## Task instructions
Output every entry exactly as given.

Object state comparisons:
== Segment start ==

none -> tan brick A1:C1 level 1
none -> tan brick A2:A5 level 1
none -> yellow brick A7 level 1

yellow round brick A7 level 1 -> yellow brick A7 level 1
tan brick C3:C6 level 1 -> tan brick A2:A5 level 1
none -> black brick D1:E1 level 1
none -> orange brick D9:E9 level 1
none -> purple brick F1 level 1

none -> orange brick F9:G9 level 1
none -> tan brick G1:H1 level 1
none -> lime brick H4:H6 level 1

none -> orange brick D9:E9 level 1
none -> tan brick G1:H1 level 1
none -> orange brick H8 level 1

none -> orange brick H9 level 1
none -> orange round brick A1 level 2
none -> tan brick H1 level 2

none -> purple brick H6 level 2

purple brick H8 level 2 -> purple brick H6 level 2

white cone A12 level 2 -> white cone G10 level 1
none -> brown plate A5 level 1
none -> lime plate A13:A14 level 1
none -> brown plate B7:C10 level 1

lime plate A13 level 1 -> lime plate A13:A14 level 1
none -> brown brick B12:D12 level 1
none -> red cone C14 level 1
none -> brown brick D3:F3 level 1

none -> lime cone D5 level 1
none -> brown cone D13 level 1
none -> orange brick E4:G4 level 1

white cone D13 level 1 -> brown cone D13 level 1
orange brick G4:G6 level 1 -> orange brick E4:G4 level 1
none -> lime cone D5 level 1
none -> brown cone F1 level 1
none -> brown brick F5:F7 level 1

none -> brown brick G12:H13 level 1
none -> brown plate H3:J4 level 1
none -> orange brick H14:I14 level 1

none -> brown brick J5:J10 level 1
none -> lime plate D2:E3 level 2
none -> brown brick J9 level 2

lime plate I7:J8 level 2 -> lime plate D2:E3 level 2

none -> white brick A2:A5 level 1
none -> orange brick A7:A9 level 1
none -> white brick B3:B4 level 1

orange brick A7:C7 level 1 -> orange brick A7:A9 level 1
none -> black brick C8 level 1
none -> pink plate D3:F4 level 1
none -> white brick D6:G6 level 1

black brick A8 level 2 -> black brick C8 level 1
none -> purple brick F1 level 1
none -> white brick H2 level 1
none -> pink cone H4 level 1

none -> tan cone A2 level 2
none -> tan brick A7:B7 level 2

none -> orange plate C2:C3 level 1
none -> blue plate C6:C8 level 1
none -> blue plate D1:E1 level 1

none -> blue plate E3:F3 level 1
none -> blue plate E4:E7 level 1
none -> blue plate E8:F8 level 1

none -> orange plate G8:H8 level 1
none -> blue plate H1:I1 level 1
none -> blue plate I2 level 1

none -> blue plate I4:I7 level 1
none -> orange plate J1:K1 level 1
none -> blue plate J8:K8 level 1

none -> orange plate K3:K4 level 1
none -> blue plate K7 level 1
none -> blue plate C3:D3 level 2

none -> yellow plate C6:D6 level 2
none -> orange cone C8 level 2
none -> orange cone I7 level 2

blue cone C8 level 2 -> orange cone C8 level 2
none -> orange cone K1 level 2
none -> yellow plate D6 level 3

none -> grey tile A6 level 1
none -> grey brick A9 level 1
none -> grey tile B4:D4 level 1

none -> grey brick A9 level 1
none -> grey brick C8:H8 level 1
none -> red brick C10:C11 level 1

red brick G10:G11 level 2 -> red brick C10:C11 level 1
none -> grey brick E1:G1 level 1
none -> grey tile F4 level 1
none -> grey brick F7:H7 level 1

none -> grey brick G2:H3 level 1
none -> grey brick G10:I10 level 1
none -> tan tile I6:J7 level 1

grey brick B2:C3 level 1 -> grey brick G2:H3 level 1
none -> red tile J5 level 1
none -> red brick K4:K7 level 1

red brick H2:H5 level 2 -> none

== Segment end ==

## Finished task
none -> tan brick A1:C1 level 1
none -> tan brick A2:A5 level 1
none -> yellow brick A7 level 1

yellow round brick A7 level 1 -> yellow brick A7 level 1
tan brick C3:C6 level 1 -> tan brick A2:A5 level 1
none -> black brick D1:E1 level 1
none -> orange brick D9:E9 level 1
none -> purple brick F1 level 1

none -> orange brick F9:G9 level 1
none -> tan brick G1:H1 level 1
none -> lime brick H4:H6 level 1

none -> orange brick D9:E9 level 1
none -> tan brick G1:H1 level 1
none -> orange brick H8 level 1

none -> orange brick H9 level 1
none -> orange round brick A1 level 2
none -> tan brick H1 level 2

none -> purple brick H6 level 2

purple brick H8 level 2 -> purple brick H6 level 2

white cone A12 level 2 -> white cone G10 level 1
none -> brown plate A5 level 1
none -> lime plate A13:A14 level 1
none -> brown plate B7:C10 level 1

lime plate A13 level 1 -> lime plate A13:A14 level 1
none -> brown brick B12:D12 level 1
none -> red cone C14 level 1
none -> brown brick D3:F3 level 1

none -> lime cone D5 level 1
none -> brown cone D13 level 1
none -> orange brick E4:G4 level 1

white cone D13 level 1 -> brown cone D13 level 1
orange brick G4:G6 level 1 -> orange brick E4:G4 level 1
none -> lime cone D5 level 1
none -> brown cone F1 level 1
none -> brown brick F5:F7 level 1

none -> brown brick G12:H13 level 1
none -> brown plate H3:J4 level 1
none -> orange brick H14:I14 level 1

none -> brown brick J5:J10 level 1
none -> lime plate D2:E3 level 2
none -> brown brick J9 level 2

lime plate I7:J8 level 2 -> lime plate D2:E3 level 2

none -> white brick A2:A5 level 1
none -> orange brick A7:A9 level 1
none -> white brick B3:B4 level 1

orange brick A7:C7 level 1 -> orange brick A7:A9 level 1
none -> black brick C8 level 1
none -> pink plate D3:F4 level 1
none -> white brick D6:G6 level 1

black brick A8 level 2 -> black brick C8 level 1
none -> purple brick F1 level 1
none -> white brick H2 level 1
none -> pink cone H4 level 1

none -> tan cone A2 level 2
none -> tan brick A7:B7 level 2

none -> orange plate C2:C3 level 1
none -> blue plate C6:C8 level 1
none -> blue plate D1:E1 level 1

none -> blue plate E3:F3 level 1
none -> blue plate E4:E7 level 1
none -> blue plate E8:F8 level 1

none -> orange plate G8:H8 level 1
none -> blue plate H1:I1 level 1
none -> blue plate I2 level 1

none -> blue plate I4:I7 level 1
none -> orange plate J1:K1 level 1
none -> blue plate J8:K8 level 1

none -> orange plate K3:K4 level 1
none -> blue plate K7 level 1
none -> blue plate C3:D3 level 2

none -> yellow plate C6:D6 level 2
none -> orange cone C8 level 2
none -> orange cone I7 level 2

blue cone C8 level 2 -> orange cone C8 level 2
none -> orange cone K1 level 2
none -> yellow plate D6 level 3

none -> grey tile A6 level 1
none -> grey brick A9 level 1
none -> grey tile B4:D4 level 1

none -> grey brick A9 level 1
none -> grey brick C8:H8 level 1
none -> red brick C10:C11 level 1

red brick G10:G11 level 2 -> red brick C10:C11 level 1
none -> grey brick E1:G1 level 1
none -> grey tile F4 level 1
none -> grey brick F7:H7 level 1

none -> grey brick G2:H3 level 1
none -> grey brick G10:I10 level 1
none -> tan tile I6:J7 level 1

grey brick B2:C3 level 1 -> grey brick G2:H3 level 1
none -> red tile J5 level 1
none -> red brick K4:K7 level 1

red brick H2:H5 level 2 -> none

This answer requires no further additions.